* Exercise aim
All of the data that follows should be given again exactly, without its images.

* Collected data
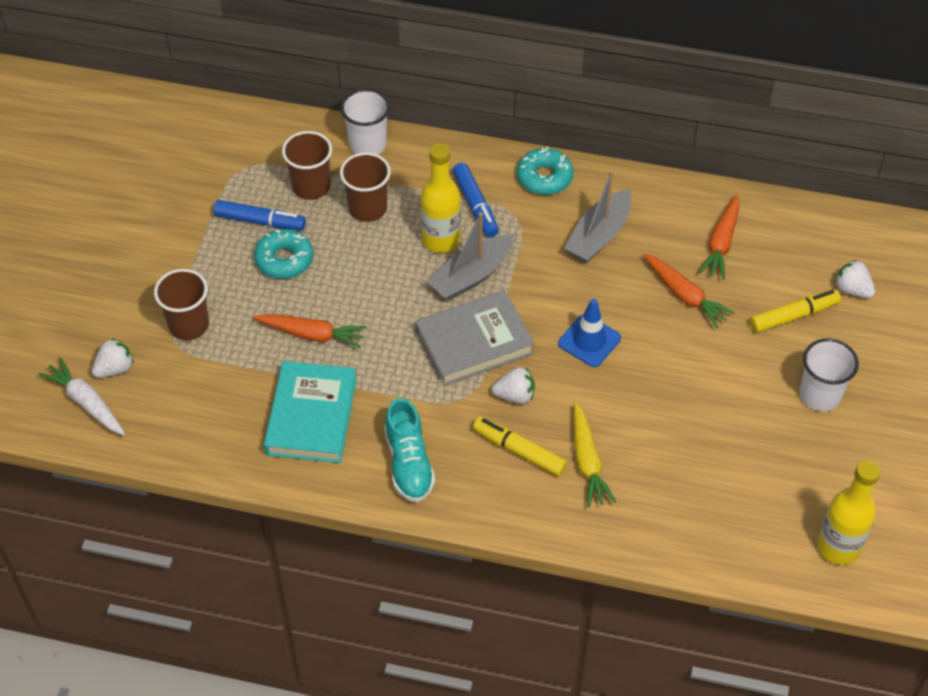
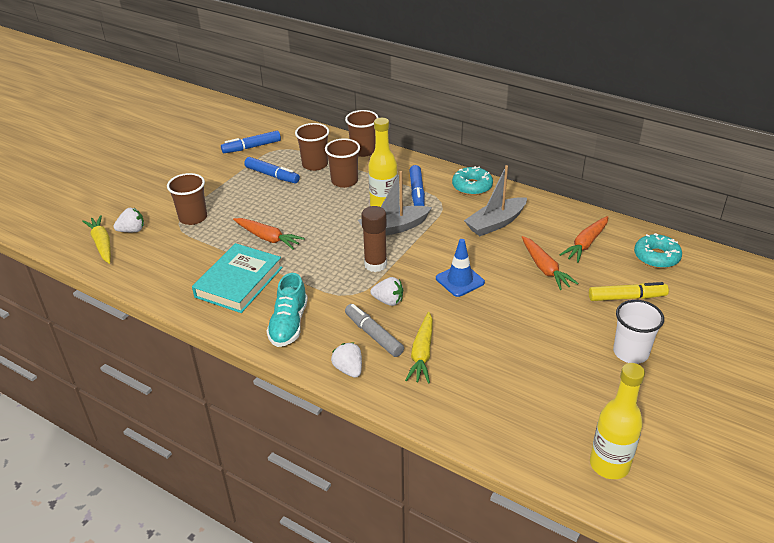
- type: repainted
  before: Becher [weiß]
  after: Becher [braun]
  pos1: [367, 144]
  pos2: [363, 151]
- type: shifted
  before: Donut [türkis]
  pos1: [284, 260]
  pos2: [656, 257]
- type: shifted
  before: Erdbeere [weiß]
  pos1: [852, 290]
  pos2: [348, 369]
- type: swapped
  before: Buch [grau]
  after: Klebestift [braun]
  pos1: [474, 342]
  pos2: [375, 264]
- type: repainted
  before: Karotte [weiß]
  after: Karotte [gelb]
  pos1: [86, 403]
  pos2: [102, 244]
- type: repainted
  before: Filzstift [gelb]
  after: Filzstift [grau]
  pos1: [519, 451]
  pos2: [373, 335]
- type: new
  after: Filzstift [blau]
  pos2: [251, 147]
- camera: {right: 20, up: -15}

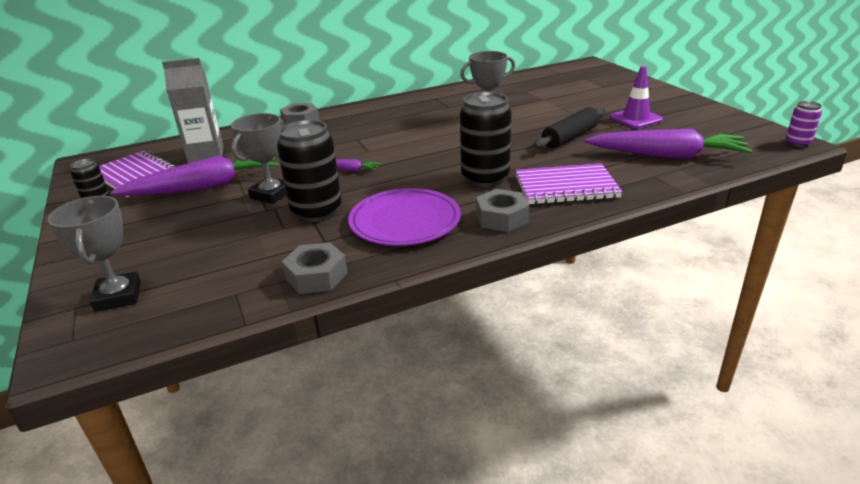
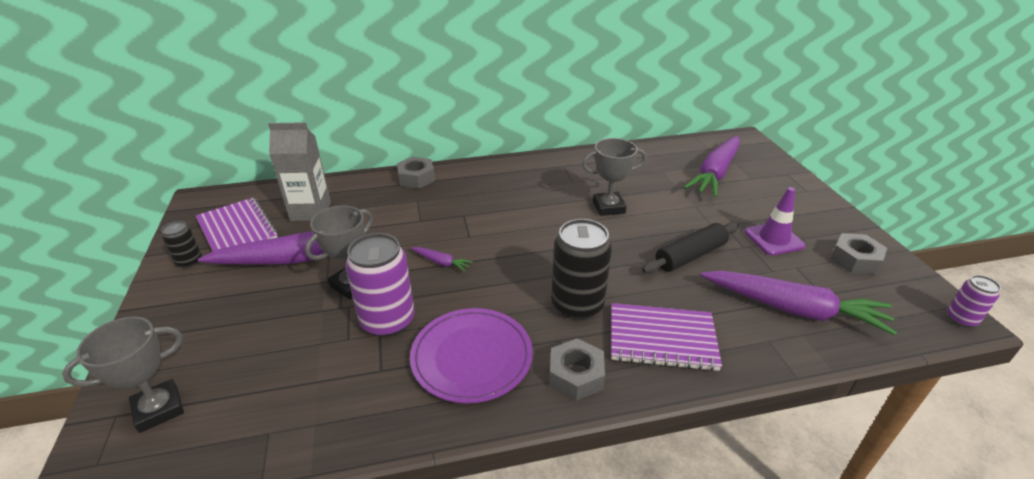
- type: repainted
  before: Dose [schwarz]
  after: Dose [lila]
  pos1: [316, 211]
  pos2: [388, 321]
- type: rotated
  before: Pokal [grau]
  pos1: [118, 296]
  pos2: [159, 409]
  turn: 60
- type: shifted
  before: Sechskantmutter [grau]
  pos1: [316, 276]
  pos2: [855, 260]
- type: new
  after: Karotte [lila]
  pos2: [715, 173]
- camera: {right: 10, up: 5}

* Exercise output
- type: repainted
  before: Becher [weiß]
  after: Becher [braun]
  pos1: [367, 144]
  pos2: [363, 151]
- type: shifted
  before: Donut [türkis]
  pos1: [284, 260]
  pos2: [656, 257]
- type: shifted
  before: Erdbeere [weiß]
  pos1: [852, 290]
  pos2: [348, 369]
- type: swapped
  before: Buch [grau]
  after: Klebestift [braun]
  pos1: [474, 342]
  pos2: [375, 264]
- type: repainted
  before: Karotte [weiß]
  after: Karotte [gelb]
  pos1: [86, 403]
  pos2: [102, 244]
- type: repainted
  before: Filzstift [gelb]
  after: Filzstift [grau]
  pos1: [519, 451]
  pos2: [373, 335]
- type: new
  after: Filzstift [blau]
  pos2: [251, 147]
- camera: {right: 20, up: -15}

- type: repainted
  before: Dose [schwarz]
  after: Dose [lila]
  pos1: [316, 211]
  pos2: [388, 321]
- type: rotated
  before: Pokal [grau]
  pos1: [118, 296]
  pos2: [159, 409]
  turn: 60
- type: shifted
  before: Sechskantmutter [grau]
  pos1: [316, 276]
  pos2: [855, 260]
- type: new
  after: Karotte [lila]
  pos2: [715, 173]
- camera: {right: 10, up: 5}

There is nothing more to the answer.